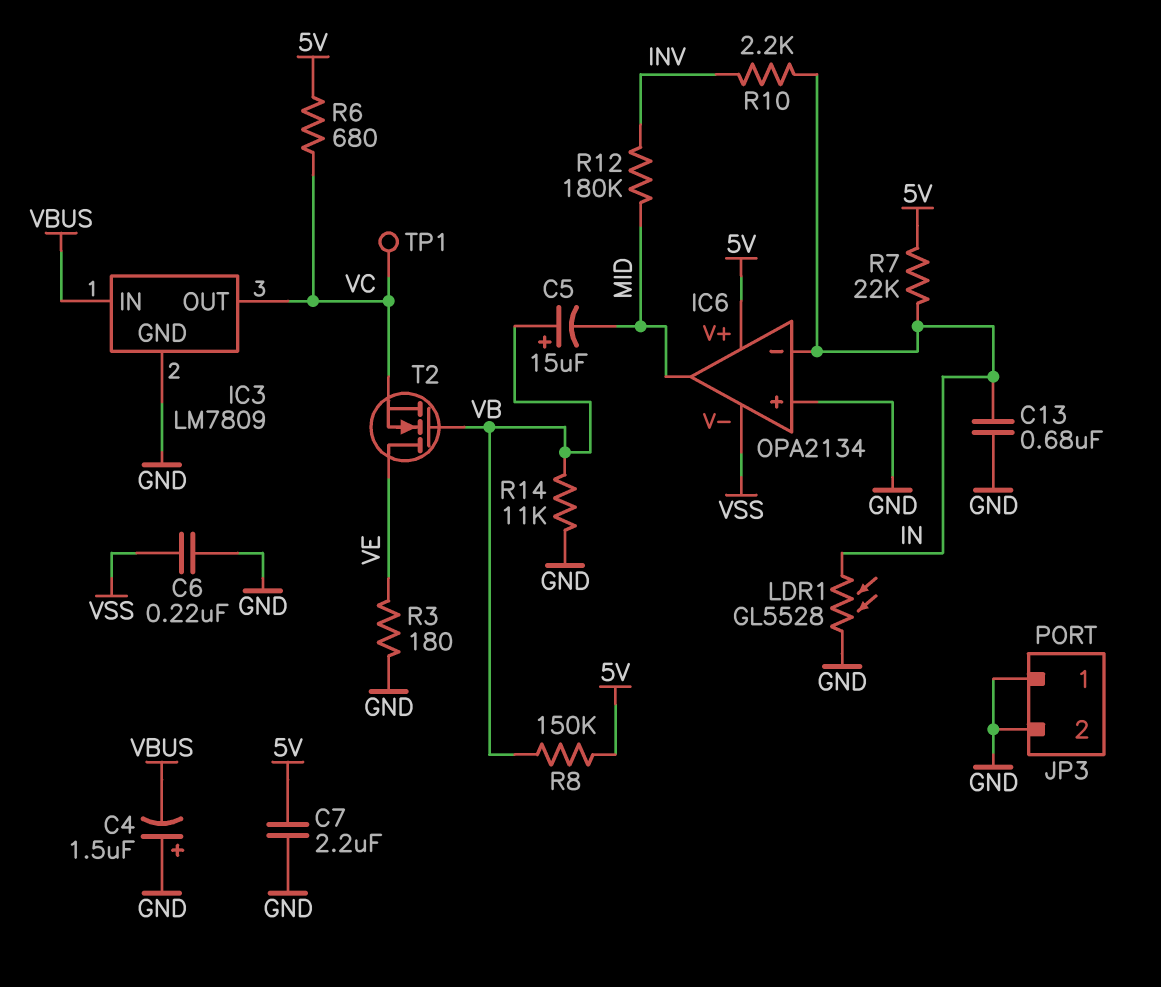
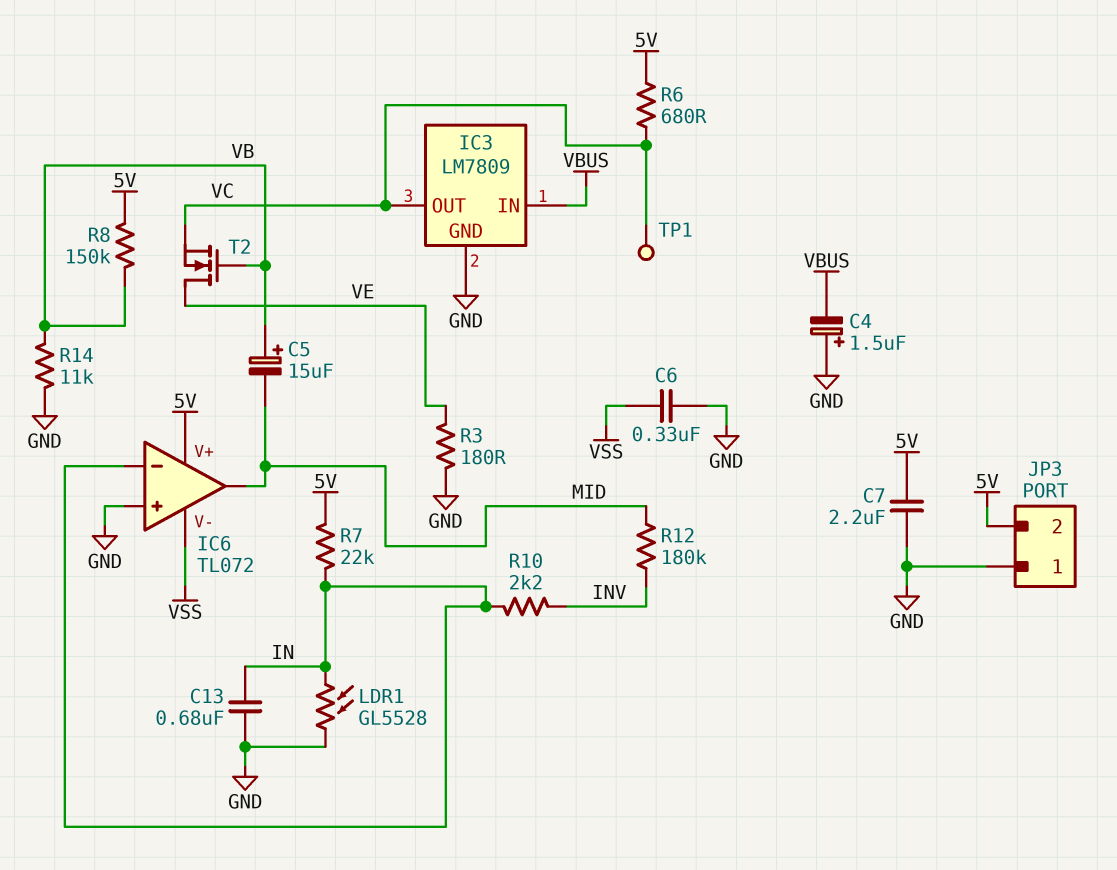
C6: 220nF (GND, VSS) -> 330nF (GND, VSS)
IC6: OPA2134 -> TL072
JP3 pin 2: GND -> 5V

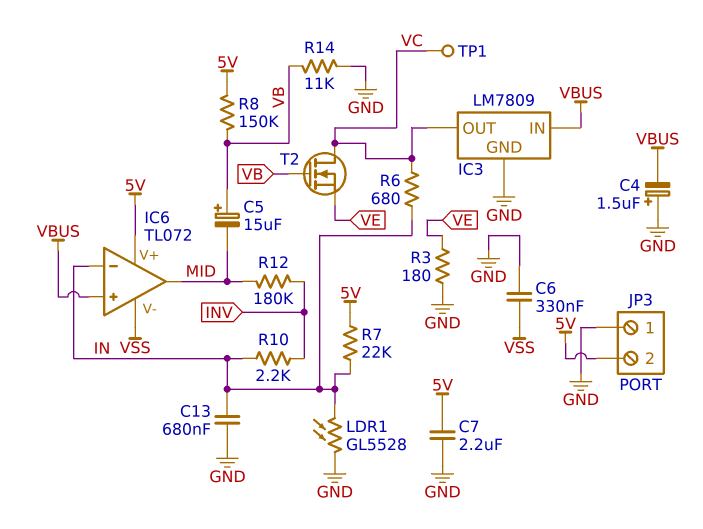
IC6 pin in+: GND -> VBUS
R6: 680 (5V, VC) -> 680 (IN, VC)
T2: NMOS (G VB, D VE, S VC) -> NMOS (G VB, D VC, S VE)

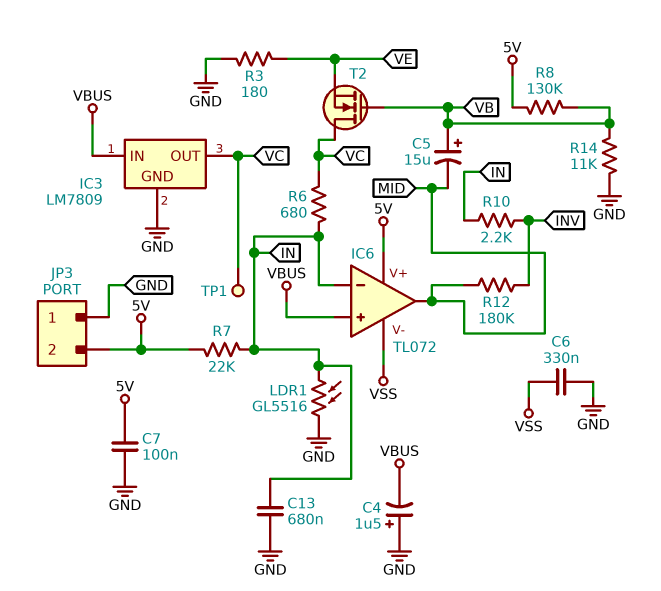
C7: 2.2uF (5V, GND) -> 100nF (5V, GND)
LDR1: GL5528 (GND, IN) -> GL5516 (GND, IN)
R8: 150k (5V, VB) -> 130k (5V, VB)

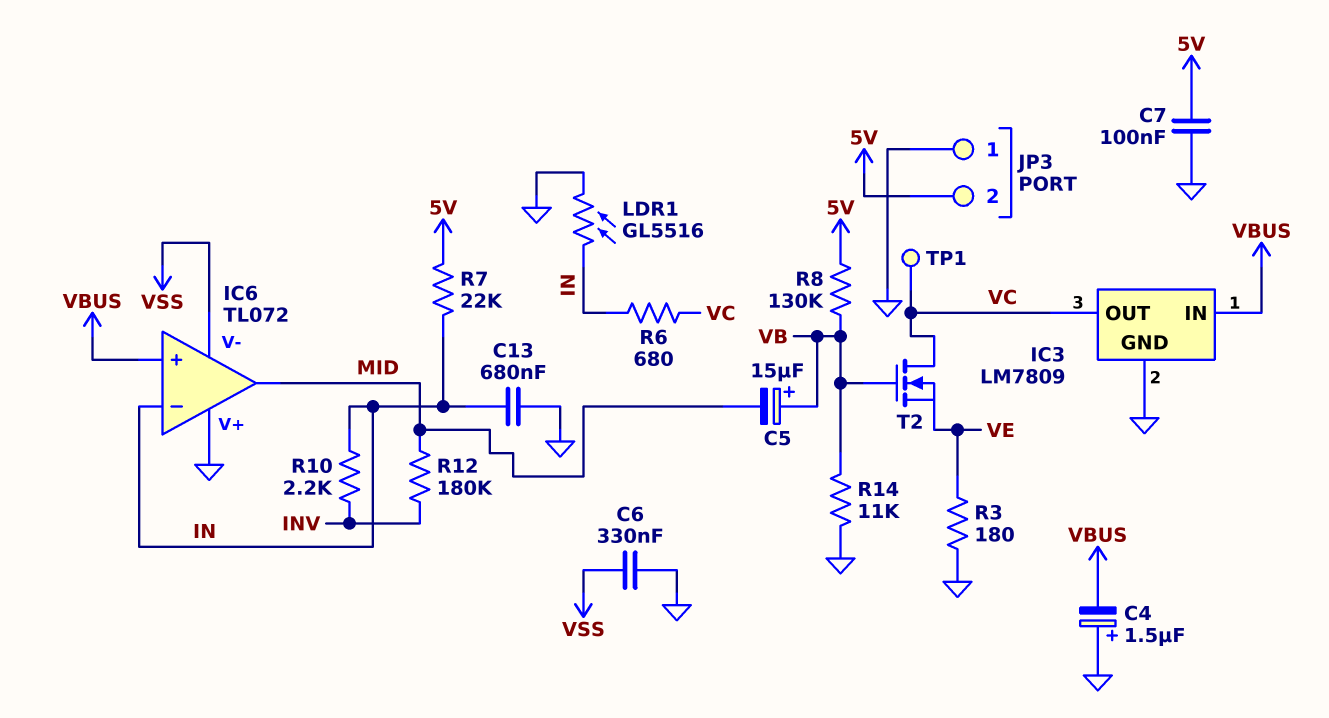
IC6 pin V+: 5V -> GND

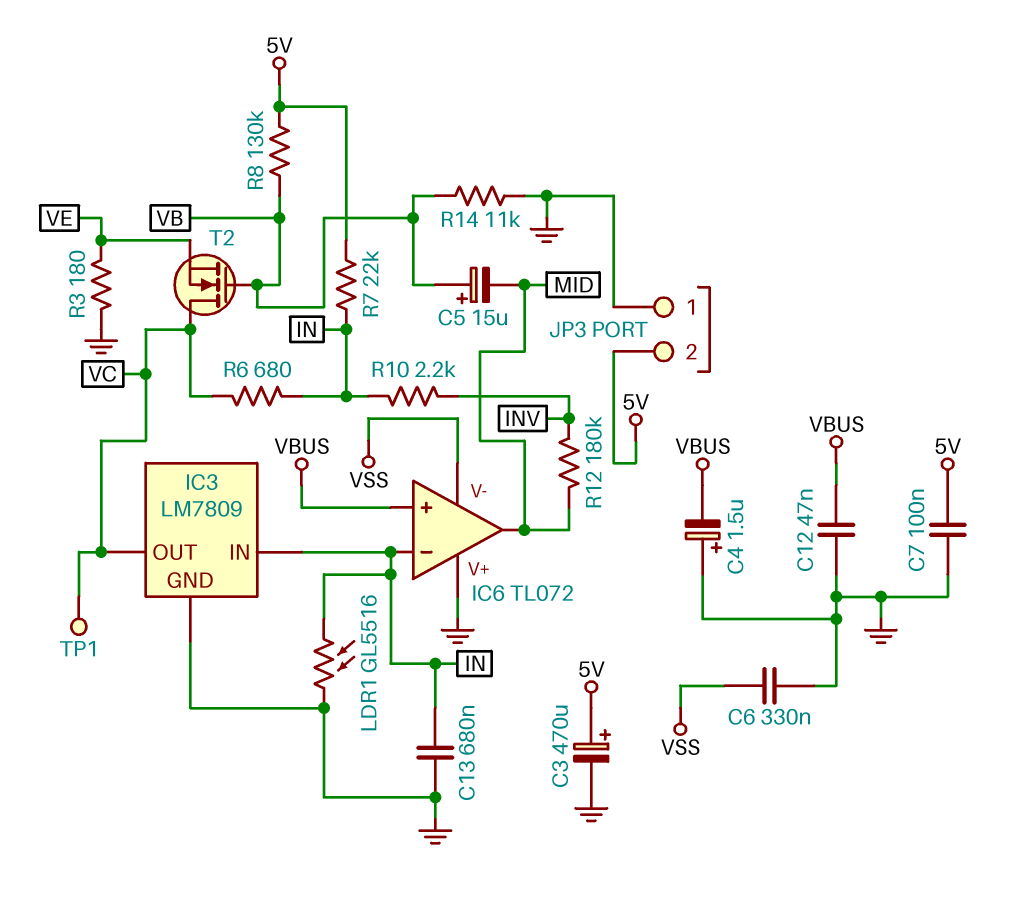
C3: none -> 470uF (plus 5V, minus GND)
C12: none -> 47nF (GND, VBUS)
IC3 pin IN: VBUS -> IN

ACTION ITEM: When a line in the data holds the word "VBUS", show that line.

COMPLETED TASK:
IC6 pin in+: GND -> VBUS
C12: none -> 47nF (GND, VBUS)
IC3 pin IN: VBUS -> IN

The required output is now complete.